- _Work required_
Output every entry below word for word, minus the images.

** Dataset extract follows **

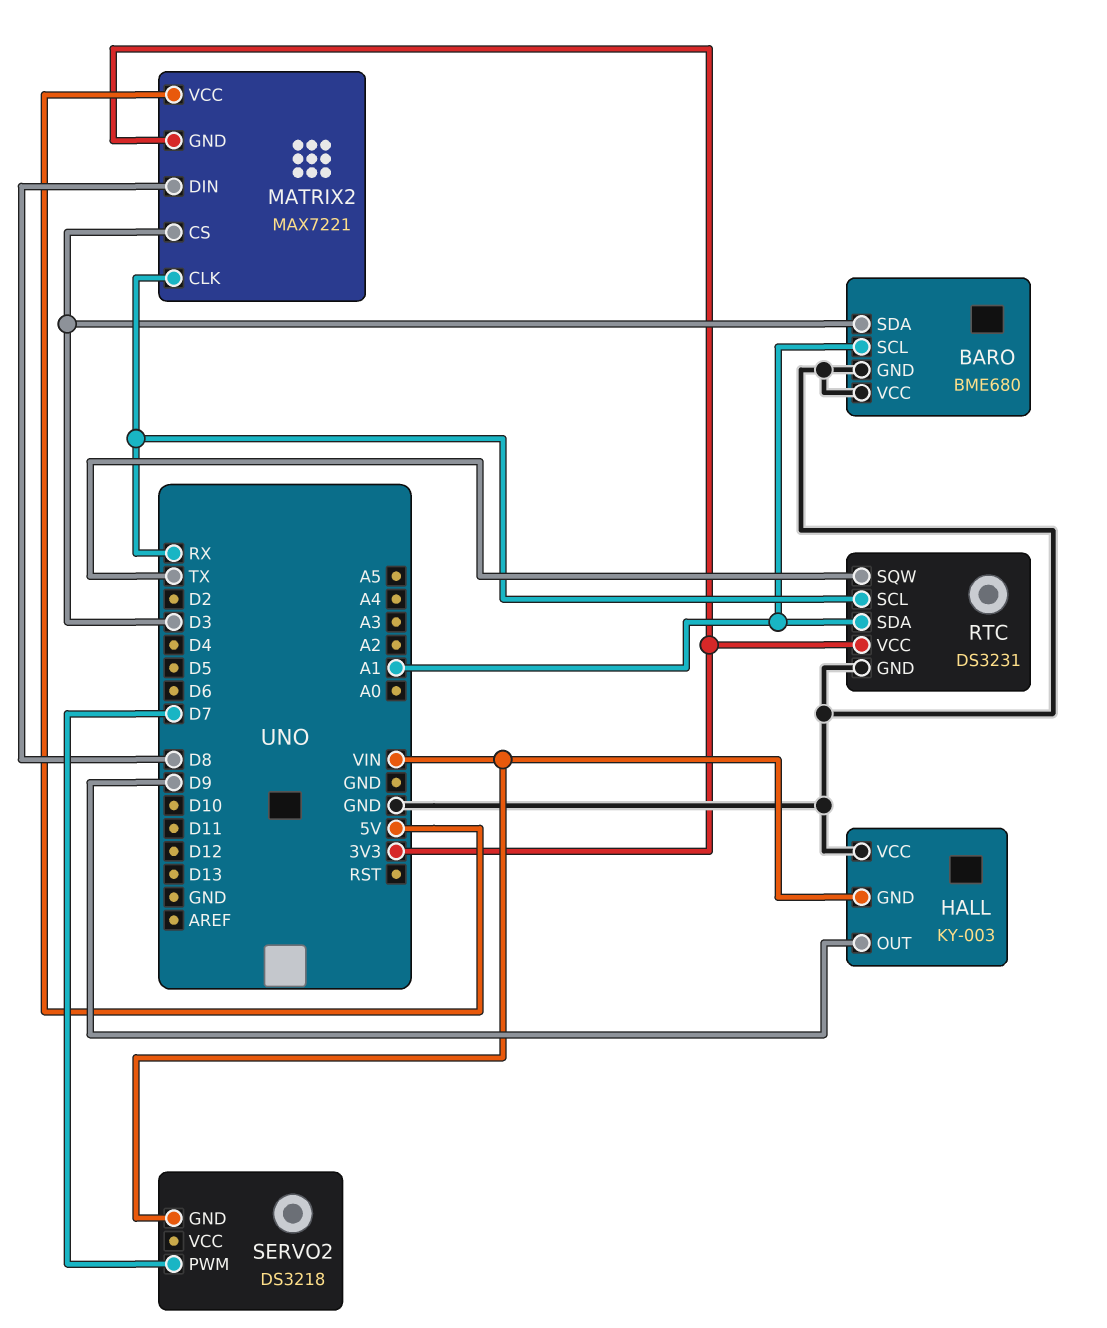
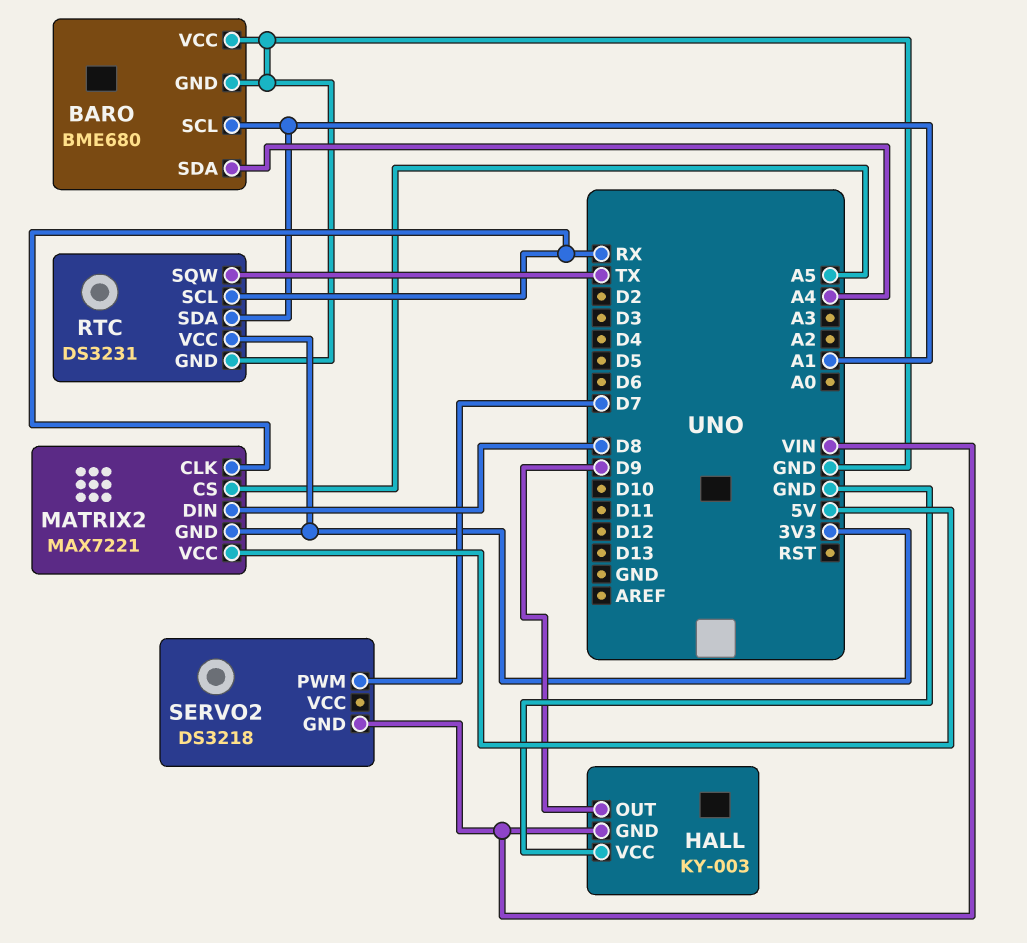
BARO pin SDA: D3 -> A4
MATRIX2 pin CS: D3 -> A5

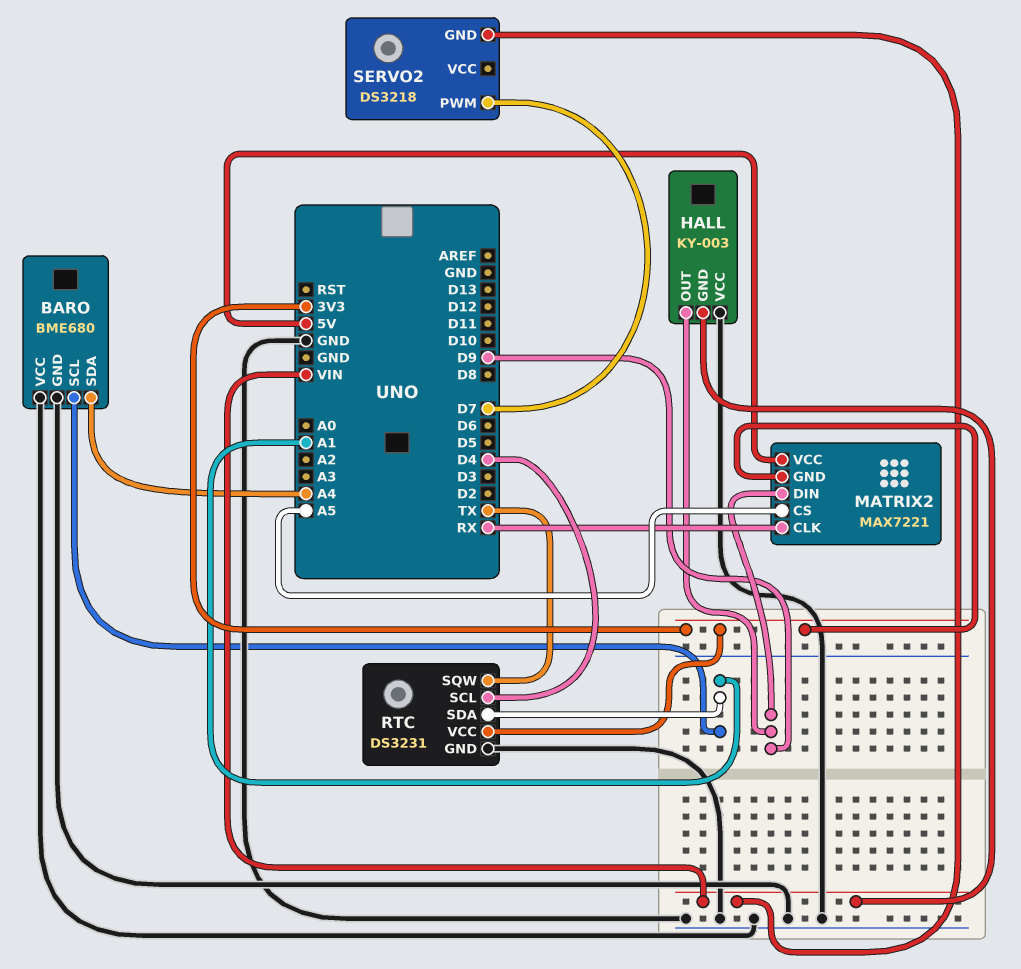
MATRIX2 pin DIN: D8 -> D9
RTC pin SCL: RX -> D4

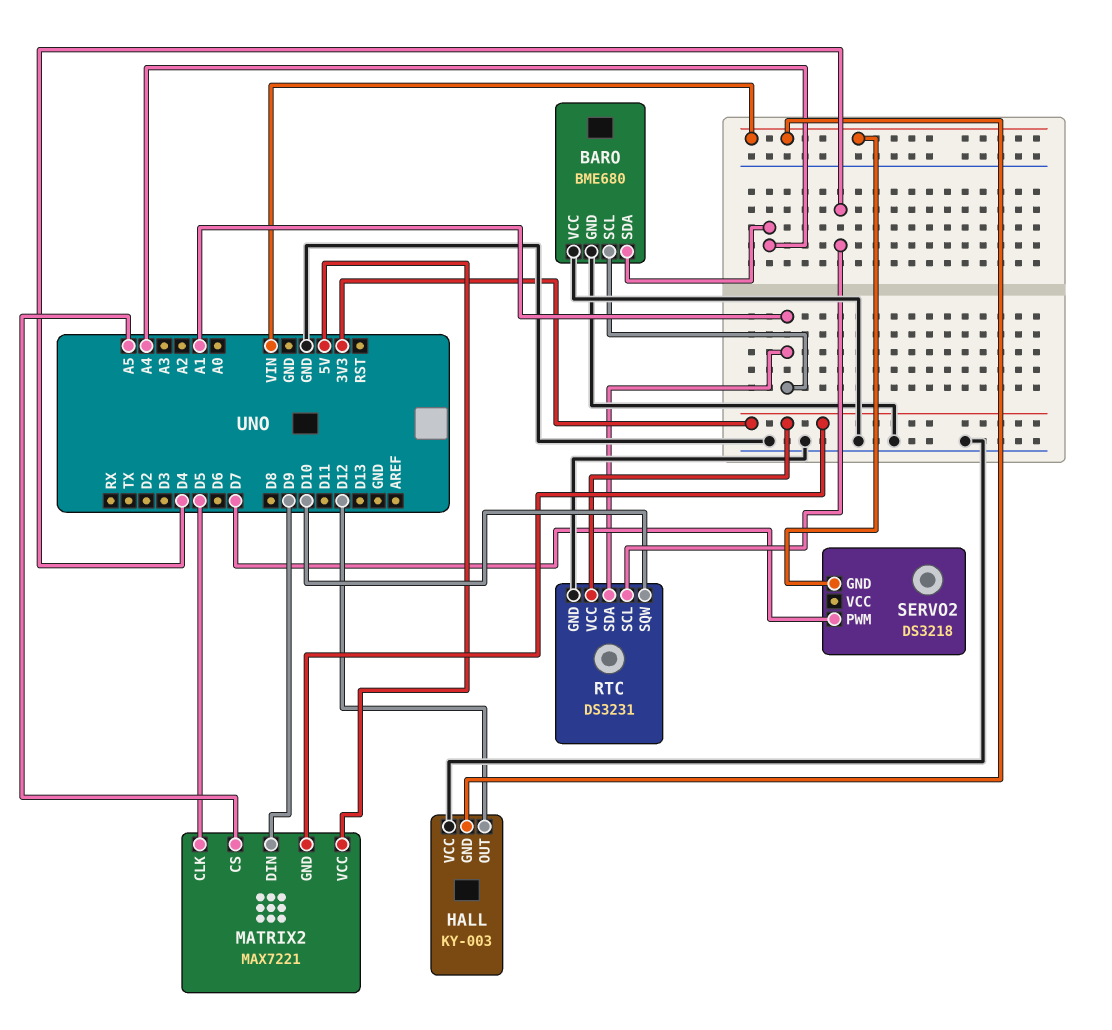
HALL pin OUT: D9 -> D12
MATRIX2 pin CLK: RX -> D5
RTC pin SQW: TX -> D10

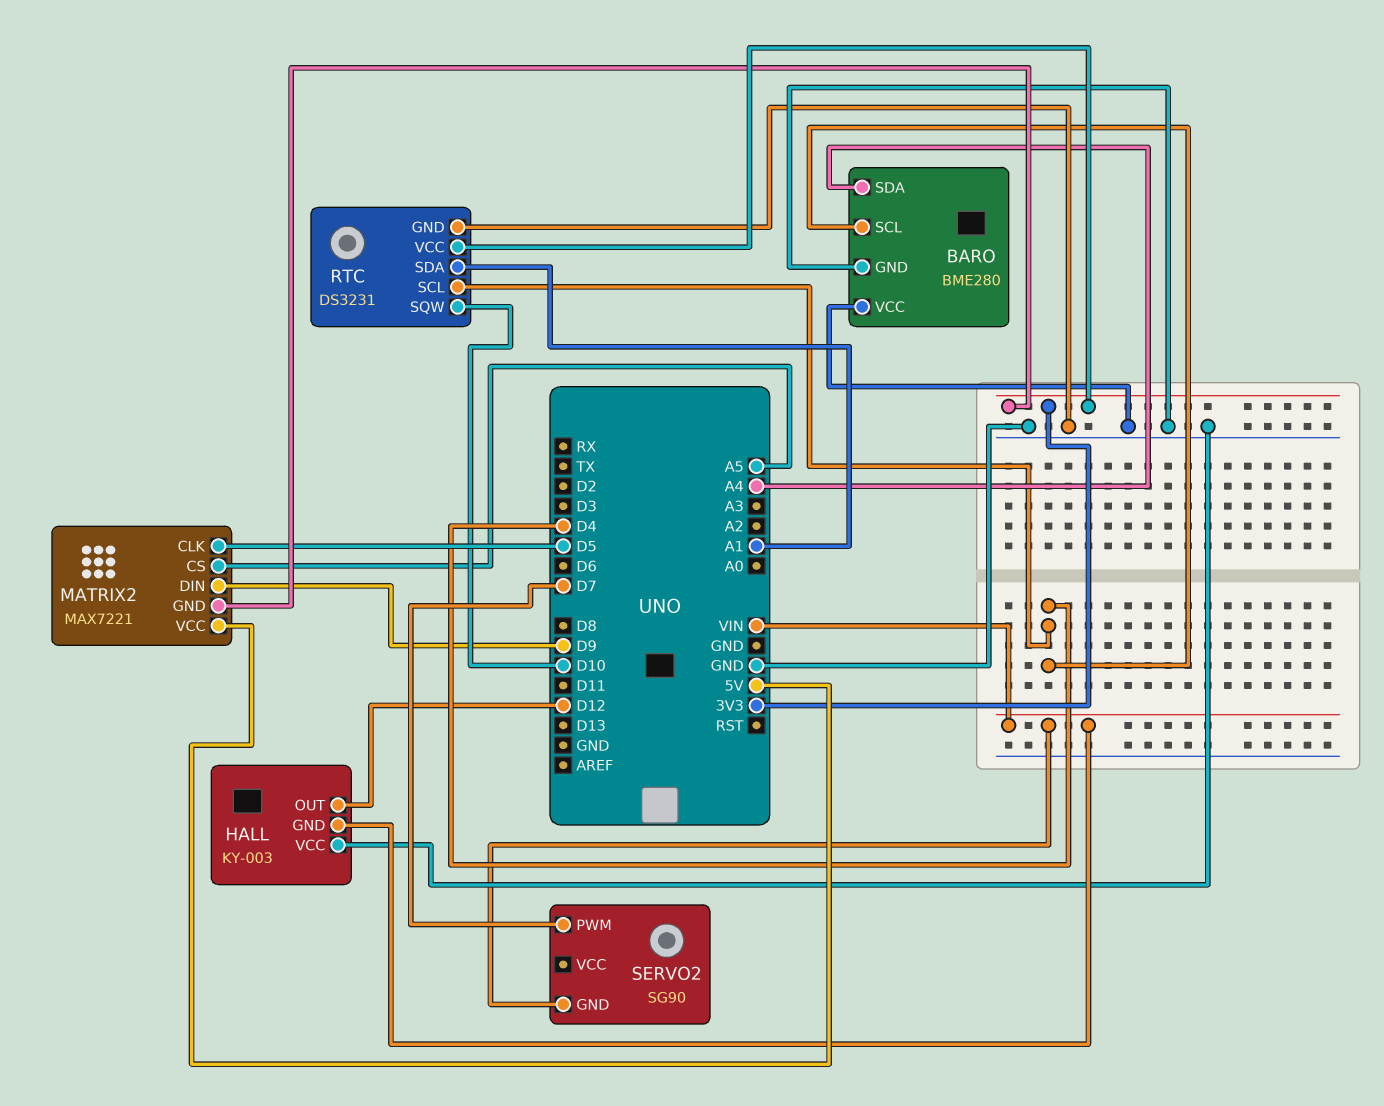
BARO: BME680 -> BME280
BARO pin SCL: A1 -> D4
SERVO2: DS3218 -> SG90

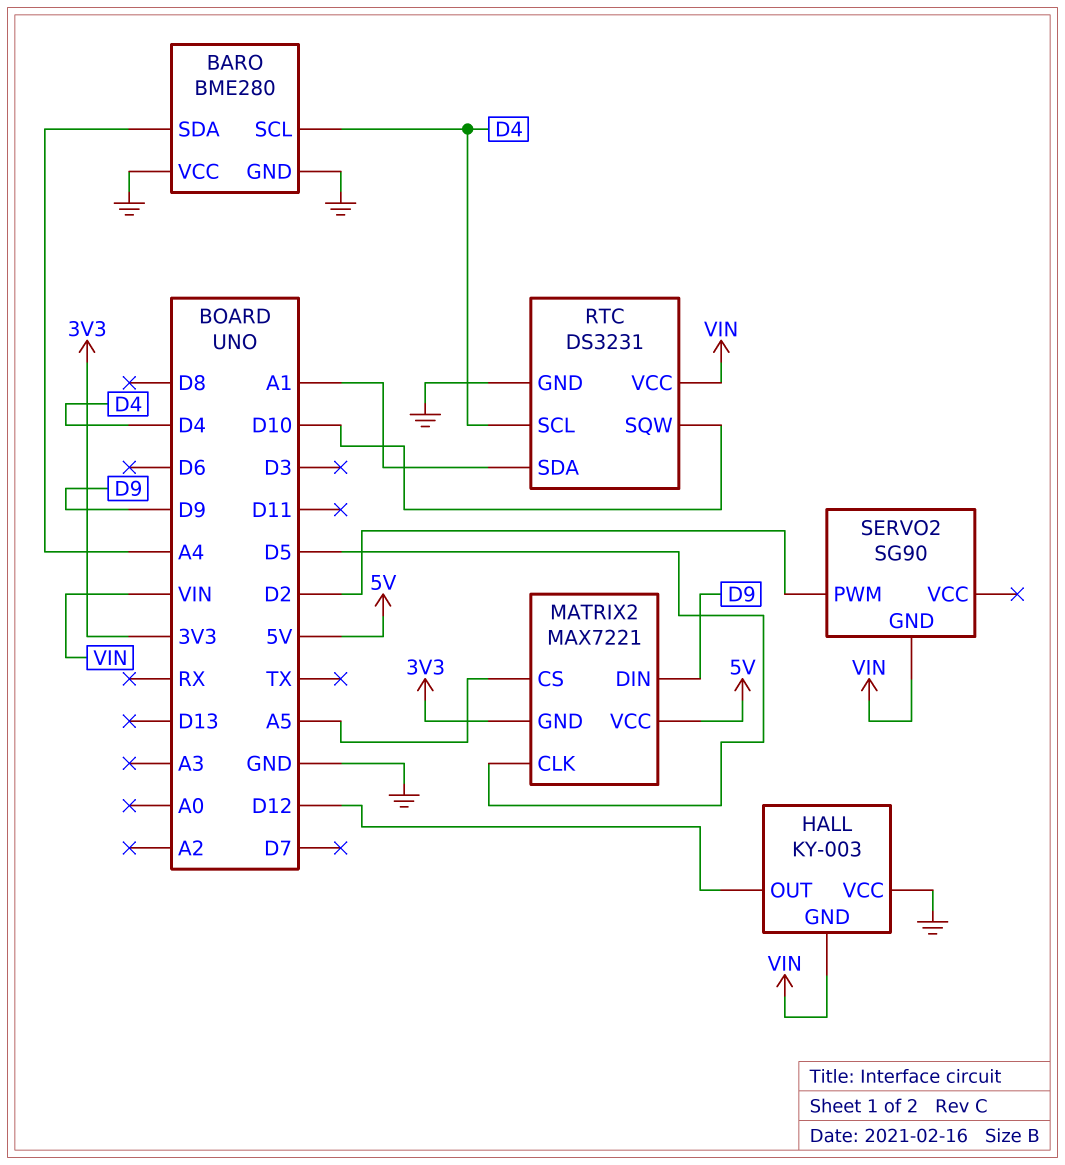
RTC pin VCC: 3V3 -> VIN
SERVO2 pin PWM: D7 -> D2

** End of Dataset extract **

- _Written solution_
BARO pin SDA: D3 -> A4
MATRIX2 pin CS: D3 -> A5

MATRIX2 pin DIN: D8 -> D9
RTC pin SCL: RX -> D4

HALL pin OUT: D9 -> D12
MATRIX2 pin CLK: RX -> D5
RTC pin SQW: TX -> D10

BARO: BME680 -> BME280
BARO pin SCL: A1 -> D4
SERVO2: DS3218 -> SG90

RTC pin VCC: 3V3 -> VIN
SERVO2 pin PWM: D7 -> D2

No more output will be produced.